↓↓↓

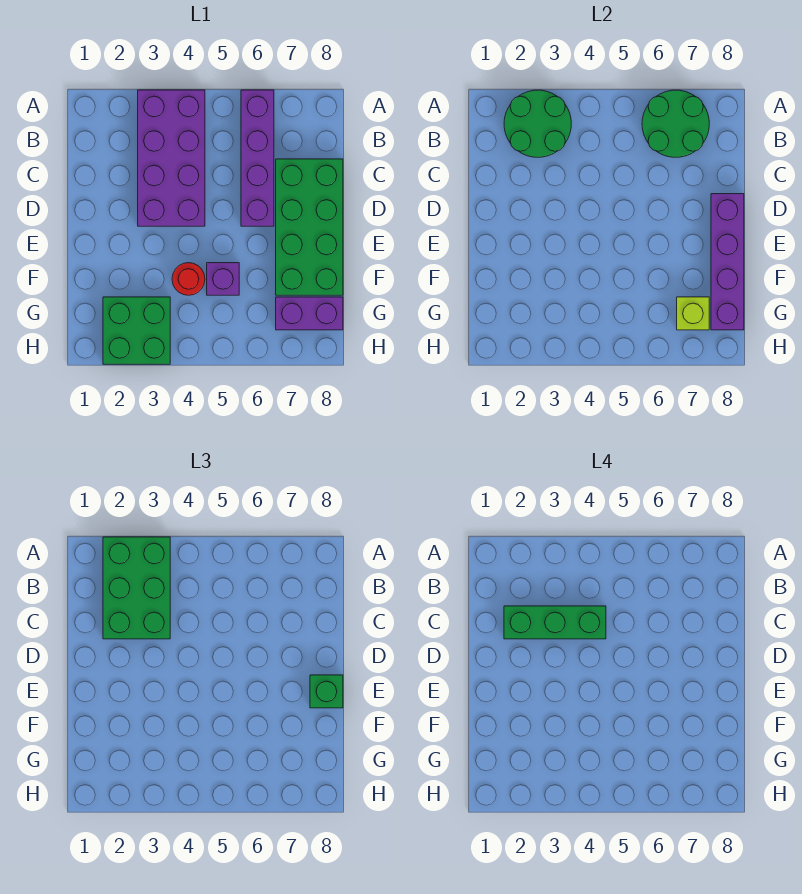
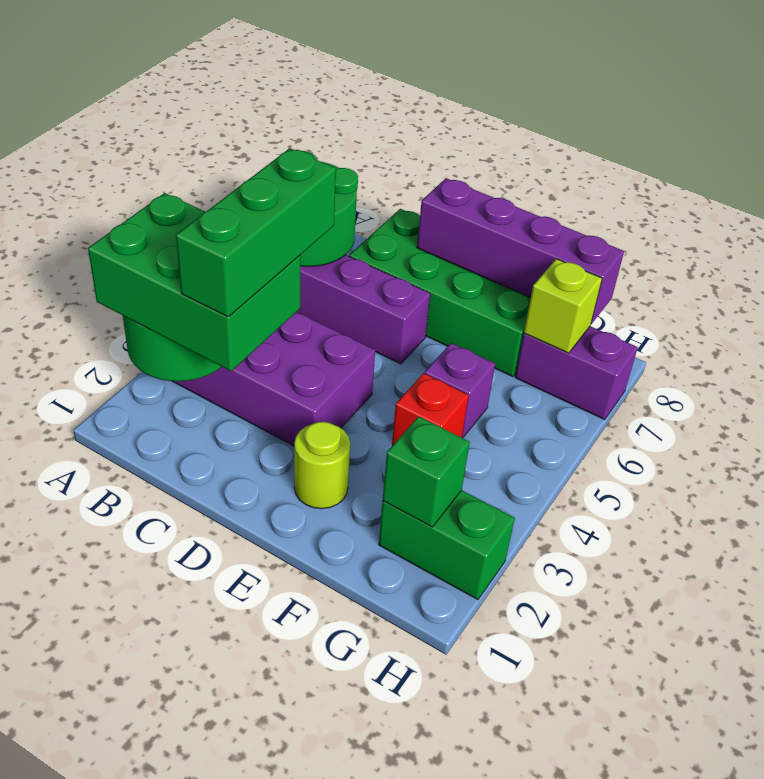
none -> lime round brick E2 level 1
green brick E8 level 3 -> green brick G2 level 2
red round brick F4 level 1 -> red brick F4 level 1
green brick G2:H3 level 1 -> green brick G2:H2 level 1
purple brick G7:G8 level 1 -> purple brick G7:H7 level 1

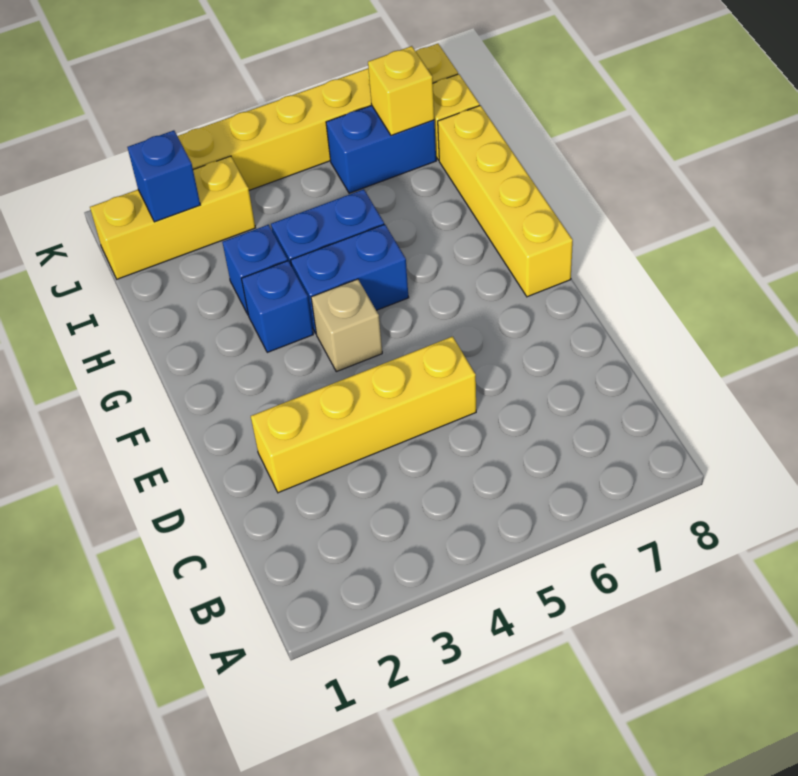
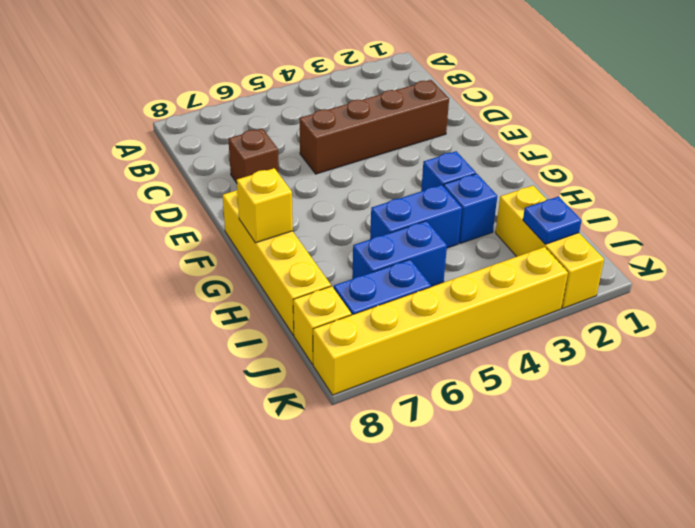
yellow brick D2:D5 level 1 -> brown brick D2:D5 level 1
none -> brown brick D7 level 1
tan brick F4 level 1 -> none
blue brick G4:G5 level 1 -> blue brick I5:I6 level 1
yellow brick J1:J3 level 1 -> yellow brick I2:K2 level 1
blue brick J2 level 2 -> blue plate J2 level 2
yellow brick J7 level 2 -> yellow brick G8 level 2

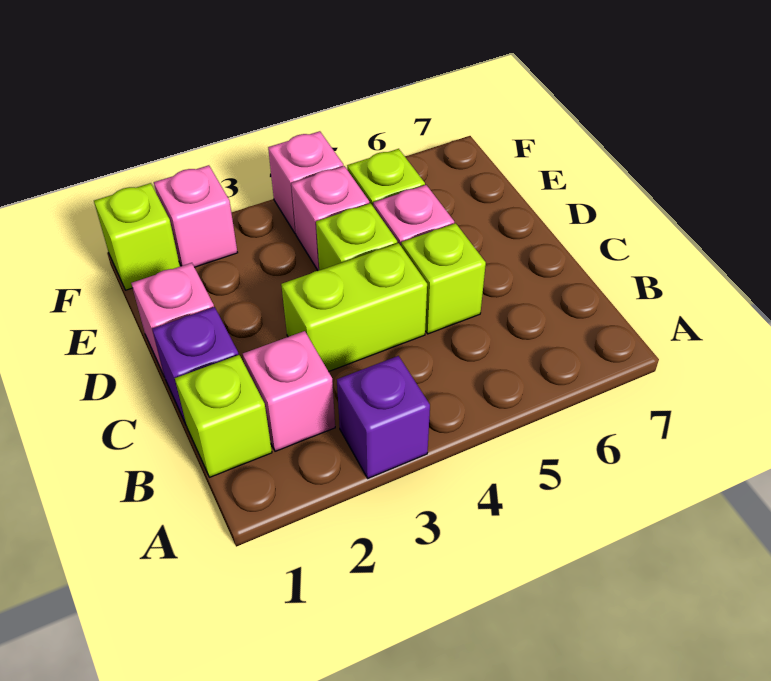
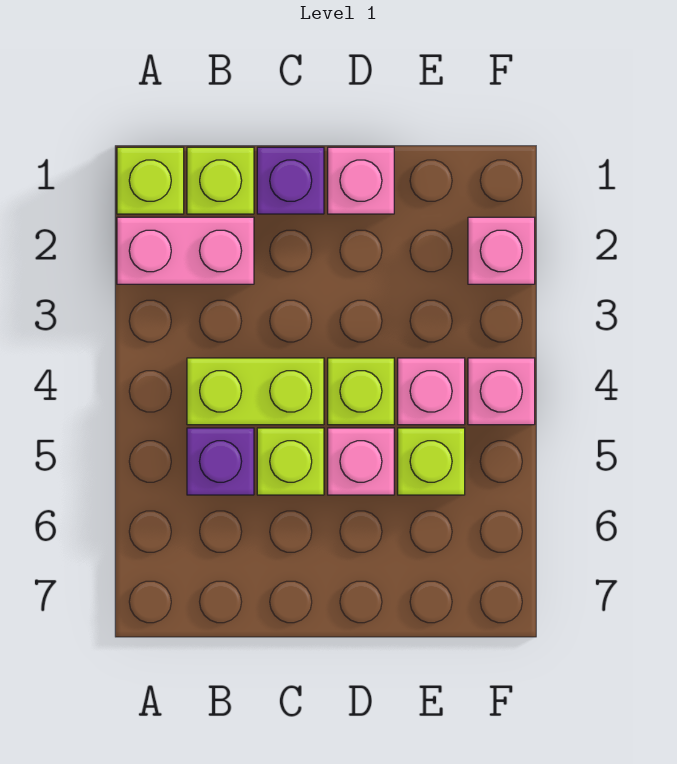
purple brick A3 level 1 -> purple brick B5 level 1
pink brick B2 level 1 -> pink brick A2:B2 level 1
lime brick C3:C4 level 1 -> lime brick B4:C4 level 1
lime brick F1 level 1 -> lime brick A1 level 1

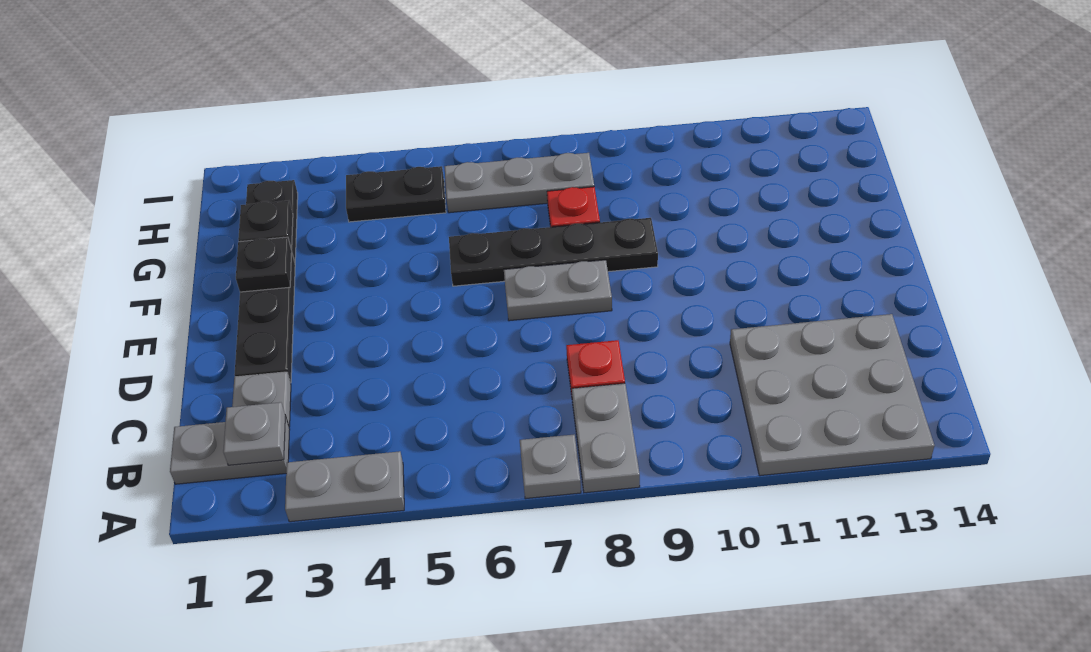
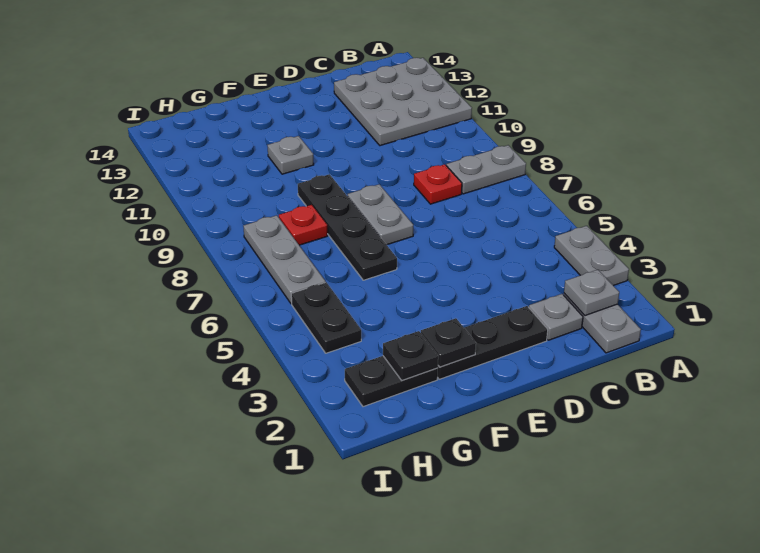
grey plate A7 level 1 -> grey plate F11 level 1

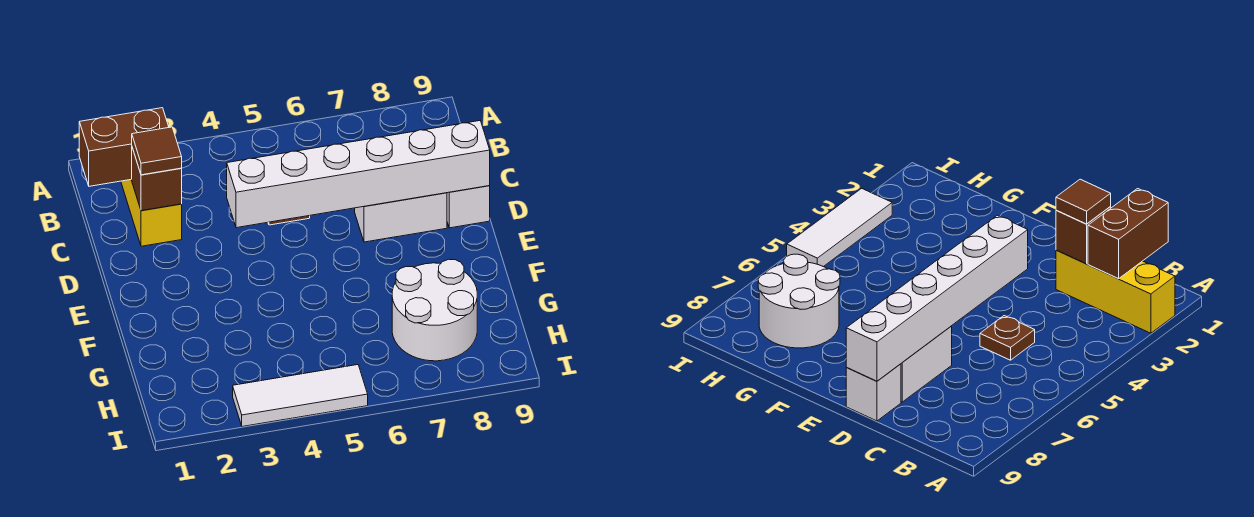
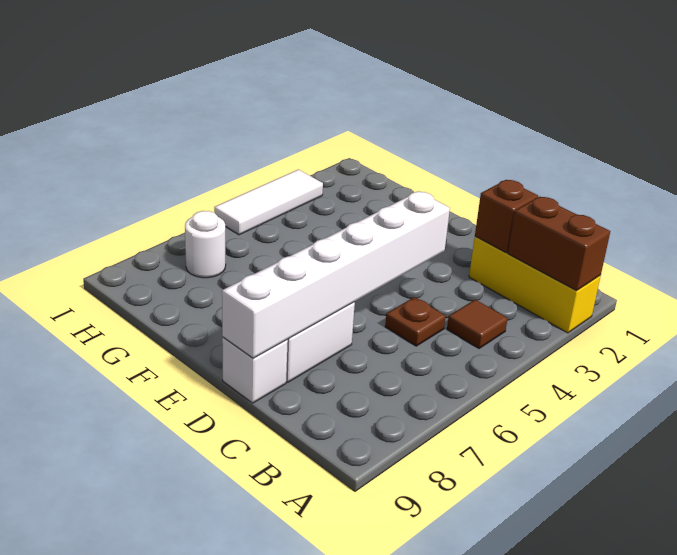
brown brick B1:B2 level 2 -> brown brick A2:B2 level 2
brown tile C2 level 3 -> brown tile B4 level 1
white round brick G7:H8 level 1 -> white round brick H7 level 1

↑↑↑

**EXERCISE INSTRUCTIONS:**
Work out the number of lines in the entries above that hold the word "brown", giving the number without comment.

**THE ANSWER:**
4